Version difference data:

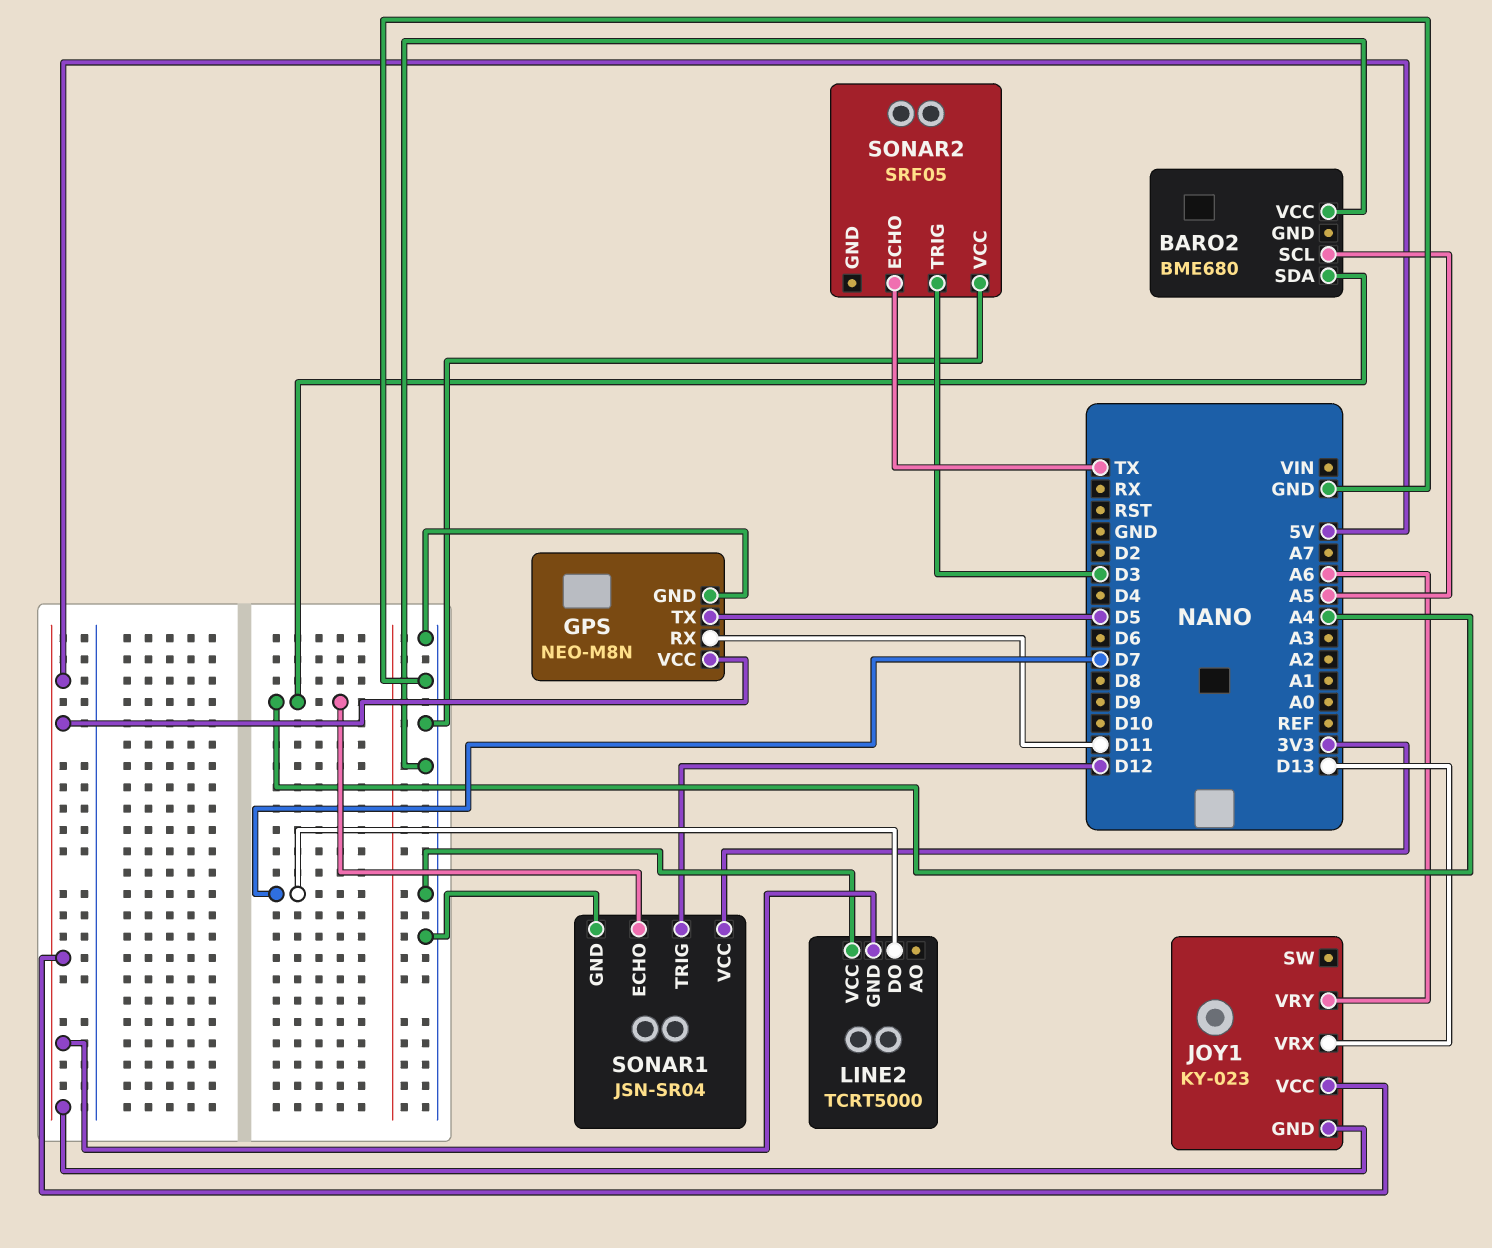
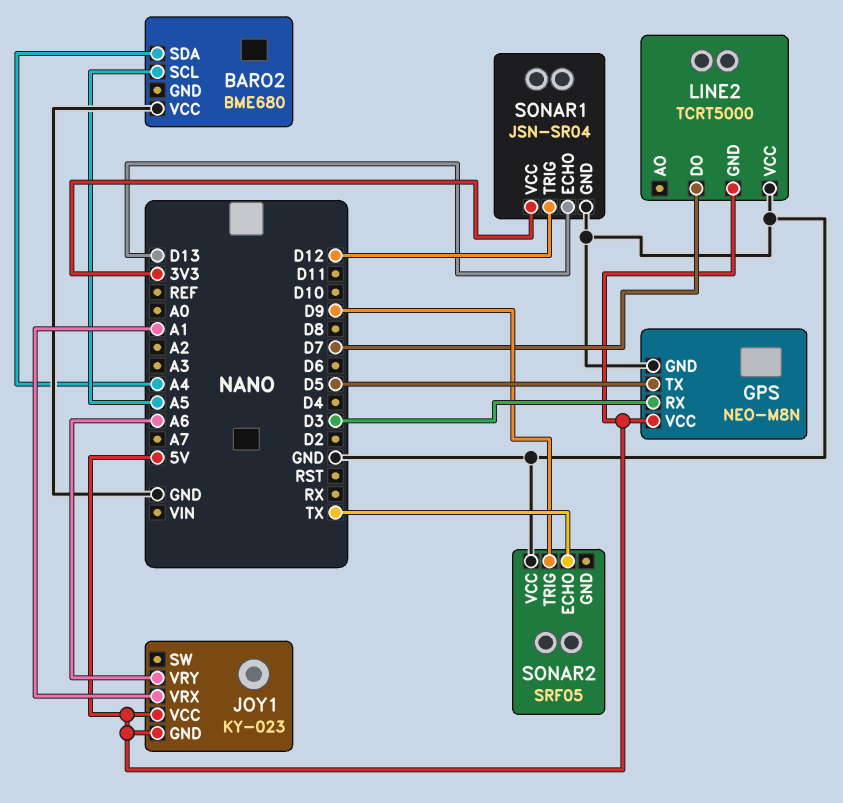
GPS pin RX: D11 -> D3
JOY1 pin VRX: D13 -> A1
SONAR1 pin ECHO: A4 -> D13
SONAR2 pin TRIG: D3 -> D9

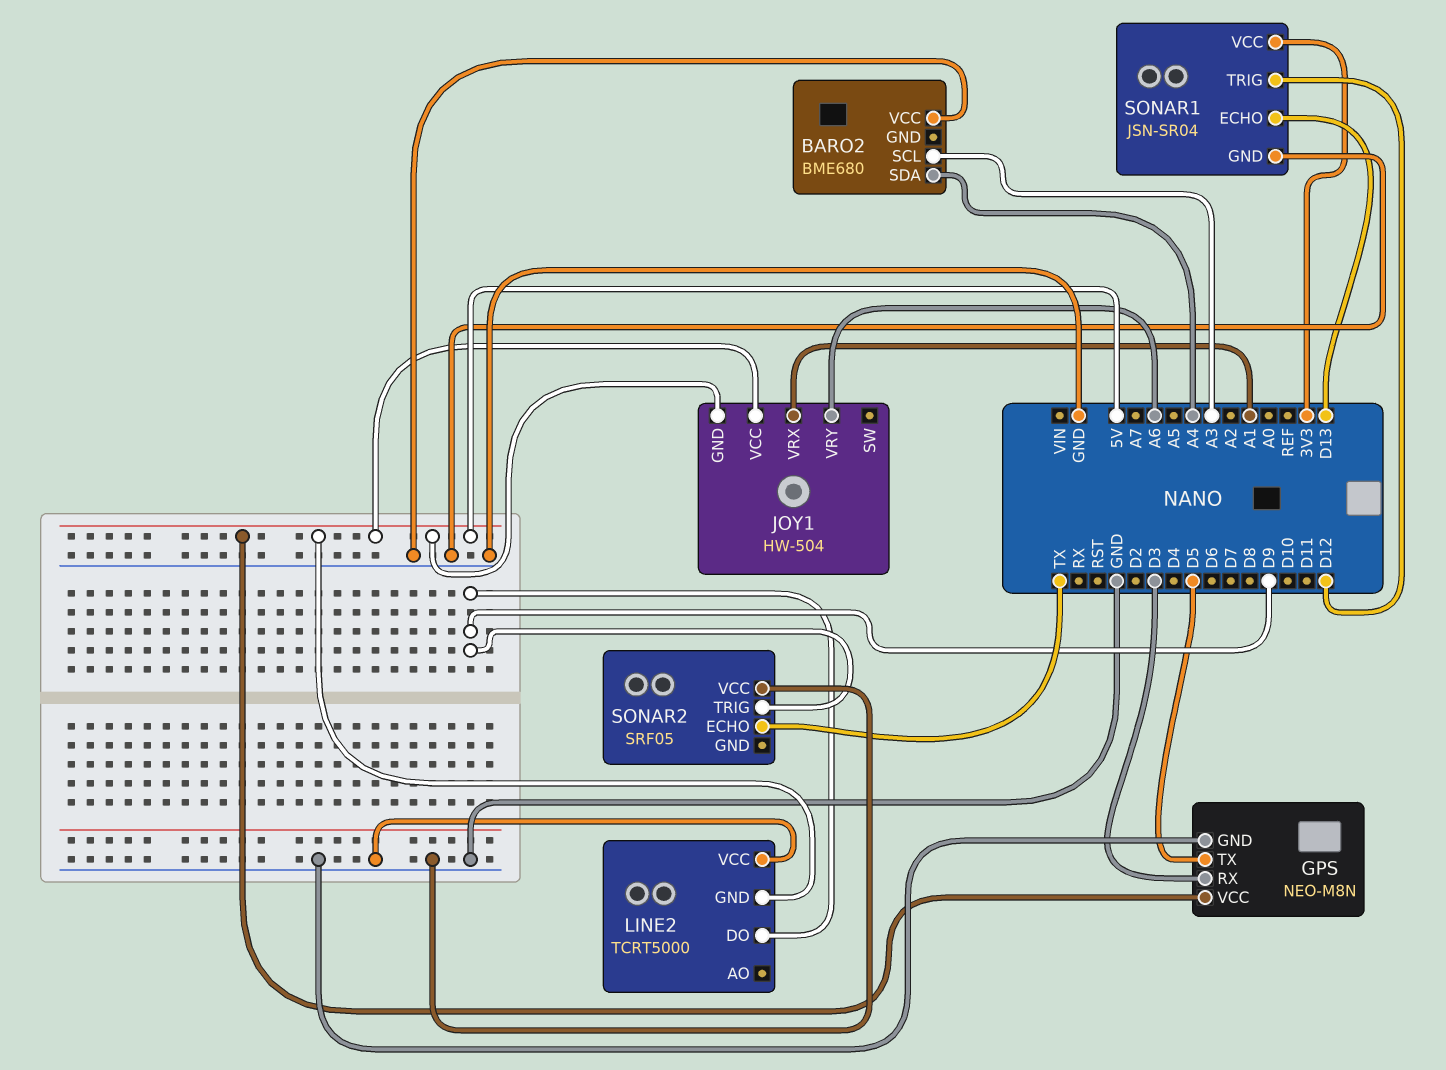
BARO2 pin SCL: A5 -> A3
JOY1: KY-023 -> HW-504
LINE2 pin DO: D7 -> D9

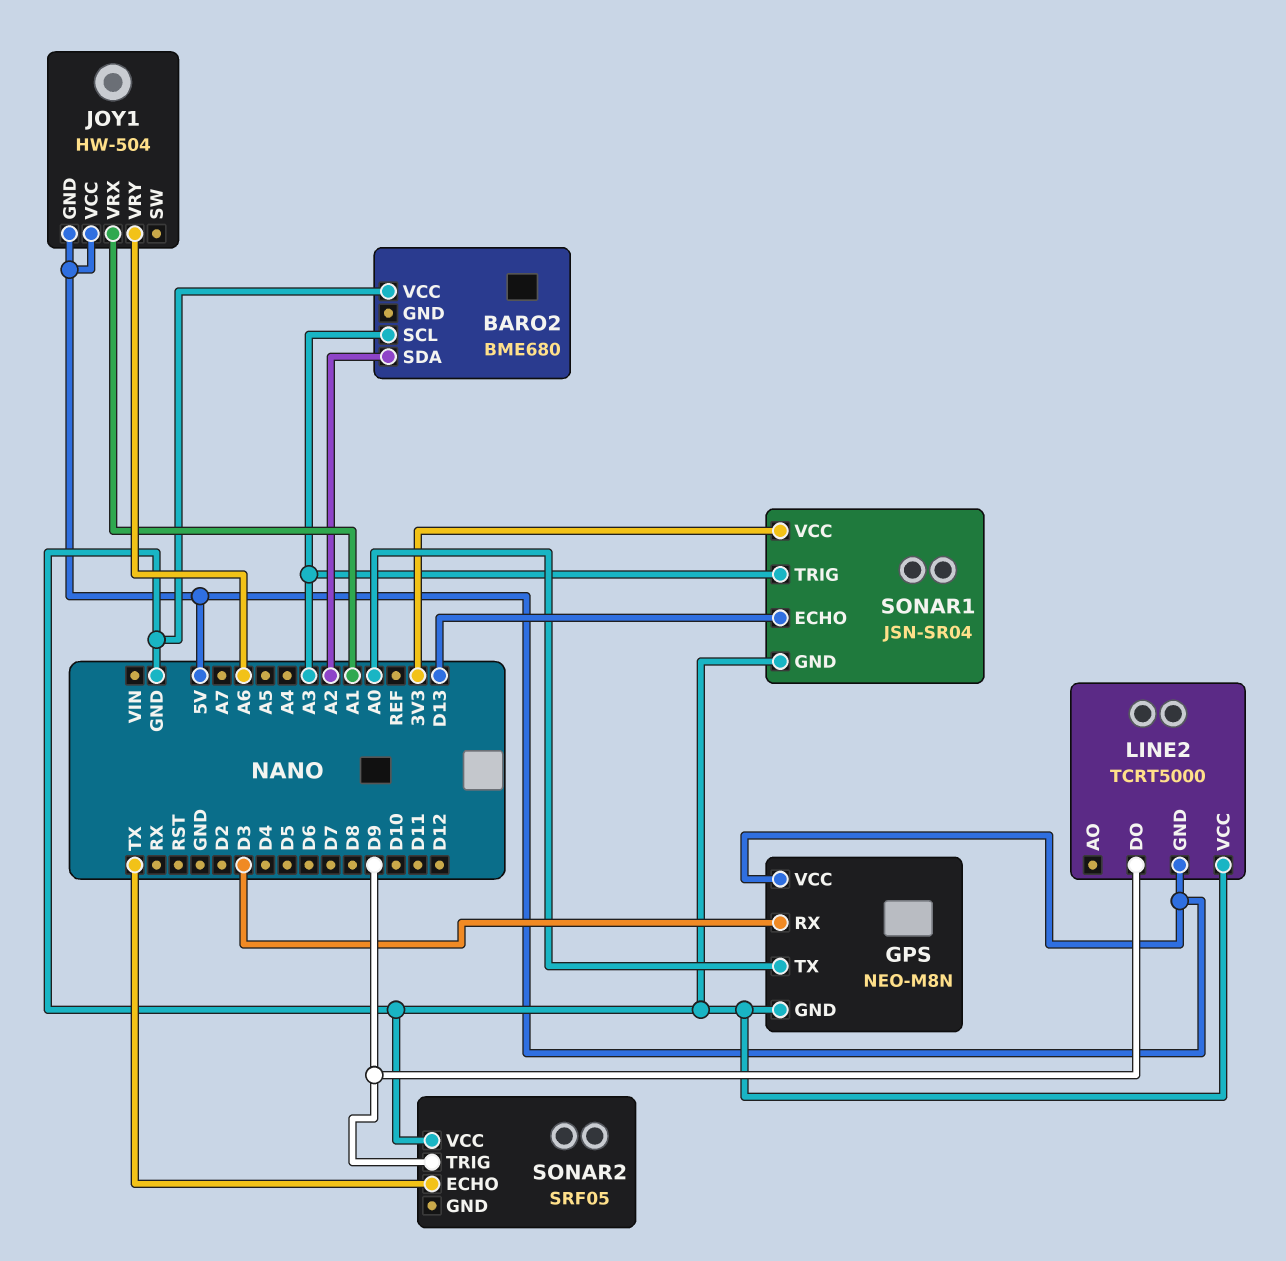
BARO2 pin SDA: A4 -> A2
GPS pin TX: D5 -> A0
SONAR1 pin TRIG: D12 -> A3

Instructions for the task
From the line that holds "BARO2 pin SCL: A5 -> A3" to the last line of the records, please copy each line exactly and nothing else. Pictures stay out.

Problem solution
BARO2 pin SCL: A5 -> A3
JOY1: KY-023 -> HW-504
LINE2 pin DO: D7 -> D9

BARO2 pin SDA: A4 -> A2
GPS pin TX: D5 -> A0
SONAR1 pin TRIG: D12 -> A3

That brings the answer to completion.